**EXERCISE DESCRIPTION:** Copy the records from their first line through the line containing "Social Activist [57, 808]", both ends included, with "Sent home" replaced by "Eliminated" and nothing else changed.
* start INFORMATION SUPPLIED *
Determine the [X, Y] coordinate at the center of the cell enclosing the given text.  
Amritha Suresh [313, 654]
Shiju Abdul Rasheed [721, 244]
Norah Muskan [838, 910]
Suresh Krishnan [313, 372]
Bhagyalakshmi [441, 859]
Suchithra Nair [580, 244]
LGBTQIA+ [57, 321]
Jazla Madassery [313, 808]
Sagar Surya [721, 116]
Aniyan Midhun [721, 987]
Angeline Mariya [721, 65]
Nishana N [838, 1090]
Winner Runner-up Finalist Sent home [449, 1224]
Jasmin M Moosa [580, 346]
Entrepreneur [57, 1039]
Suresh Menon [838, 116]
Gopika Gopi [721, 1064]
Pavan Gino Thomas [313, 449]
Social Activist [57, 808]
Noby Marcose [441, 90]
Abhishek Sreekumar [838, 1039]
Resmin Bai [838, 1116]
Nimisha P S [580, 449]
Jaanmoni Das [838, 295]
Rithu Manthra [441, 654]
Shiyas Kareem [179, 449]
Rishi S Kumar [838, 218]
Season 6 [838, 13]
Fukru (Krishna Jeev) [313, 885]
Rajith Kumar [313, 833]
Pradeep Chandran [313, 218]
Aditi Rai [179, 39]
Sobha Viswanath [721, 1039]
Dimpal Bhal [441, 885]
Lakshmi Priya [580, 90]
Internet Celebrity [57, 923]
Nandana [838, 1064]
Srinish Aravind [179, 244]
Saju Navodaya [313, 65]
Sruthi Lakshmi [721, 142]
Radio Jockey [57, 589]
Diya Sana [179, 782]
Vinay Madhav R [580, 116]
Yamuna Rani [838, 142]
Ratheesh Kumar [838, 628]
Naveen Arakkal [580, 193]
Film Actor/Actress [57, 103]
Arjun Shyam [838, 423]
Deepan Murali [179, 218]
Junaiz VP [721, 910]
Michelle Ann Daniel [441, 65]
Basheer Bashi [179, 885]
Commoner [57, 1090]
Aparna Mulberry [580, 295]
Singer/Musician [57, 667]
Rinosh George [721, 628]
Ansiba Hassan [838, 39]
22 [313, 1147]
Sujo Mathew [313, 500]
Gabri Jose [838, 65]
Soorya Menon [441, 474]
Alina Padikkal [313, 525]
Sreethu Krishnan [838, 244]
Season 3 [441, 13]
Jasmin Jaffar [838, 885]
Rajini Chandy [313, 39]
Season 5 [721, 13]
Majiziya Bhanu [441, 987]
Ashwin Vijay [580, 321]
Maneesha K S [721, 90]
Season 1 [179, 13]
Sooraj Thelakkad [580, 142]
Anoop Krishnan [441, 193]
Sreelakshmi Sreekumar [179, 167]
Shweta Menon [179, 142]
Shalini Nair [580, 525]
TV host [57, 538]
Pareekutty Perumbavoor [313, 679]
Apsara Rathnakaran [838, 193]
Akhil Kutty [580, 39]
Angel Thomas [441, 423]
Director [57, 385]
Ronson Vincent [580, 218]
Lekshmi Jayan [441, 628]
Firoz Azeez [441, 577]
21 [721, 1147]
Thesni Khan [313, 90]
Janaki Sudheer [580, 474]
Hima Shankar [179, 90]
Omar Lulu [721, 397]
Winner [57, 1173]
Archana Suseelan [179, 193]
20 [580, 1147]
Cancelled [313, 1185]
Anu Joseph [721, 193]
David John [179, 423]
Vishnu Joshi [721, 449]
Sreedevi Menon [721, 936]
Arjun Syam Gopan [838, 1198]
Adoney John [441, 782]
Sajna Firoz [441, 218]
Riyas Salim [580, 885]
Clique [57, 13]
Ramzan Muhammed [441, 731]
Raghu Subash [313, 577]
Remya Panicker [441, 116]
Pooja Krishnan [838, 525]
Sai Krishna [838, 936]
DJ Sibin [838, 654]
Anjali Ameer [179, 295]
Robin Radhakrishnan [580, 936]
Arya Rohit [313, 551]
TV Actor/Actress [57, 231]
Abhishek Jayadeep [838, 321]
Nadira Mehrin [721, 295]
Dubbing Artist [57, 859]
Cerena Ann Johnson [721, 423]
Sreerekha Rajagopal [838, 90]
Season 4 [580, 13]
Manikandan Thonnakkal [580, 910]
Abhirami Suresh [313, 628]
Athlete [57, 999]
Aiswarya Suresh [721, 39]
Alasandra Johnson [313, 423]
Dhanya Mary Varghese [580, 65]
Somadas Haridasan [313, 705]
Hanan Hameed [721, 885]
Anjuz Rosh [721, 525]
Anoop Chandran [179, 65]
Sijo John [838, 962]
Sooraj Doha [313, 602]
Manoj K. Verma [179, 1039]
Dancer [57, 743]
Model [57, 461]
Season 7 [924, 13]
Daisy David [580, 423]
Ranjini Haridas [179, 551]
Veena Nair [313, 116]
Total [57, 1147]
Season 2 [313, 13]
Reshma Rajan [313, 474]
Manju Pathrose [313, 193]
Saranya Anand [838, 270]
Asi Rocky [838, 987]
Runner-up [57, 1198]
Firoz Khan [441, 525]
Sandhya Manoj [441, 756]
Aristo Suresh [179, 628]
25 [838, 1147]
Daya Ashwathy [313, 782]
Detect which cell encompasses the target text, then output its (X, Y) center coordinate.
* end INFORMATION SUPPLIED *
**TASK OUTPUT:**
Determine the [X, Y] coordinate at the center of the cell enclosing the given text.  
Amritha Suresh [313, 654]
Shiju Abdul Rasheed [721, 244]
Norah Muskan [838, 910]
Suresh Krishnan [313, 372]
Bhagyalakshmi [441, 859]
Suchithra Nair [580, 244]
LGBTQIA+ [57, 321]
Jazla Madassery [313, 808]
Sagar Surya [721, 116]
Aniyan Midhun [721, 987]
Angeline Mariya [721, 65]
Nishana N [838, 1090]
Winner Runner-up Finalist Eliminated [449, 1224]
Jasmin M Moosa [580, 346]
Entrepreneur [57, 1039]
Suresh Menon [838, 116]
Gopika Gopi [721, 1064]
Pavan Gino Thomas [313, 449]
Social Activist [57, 808]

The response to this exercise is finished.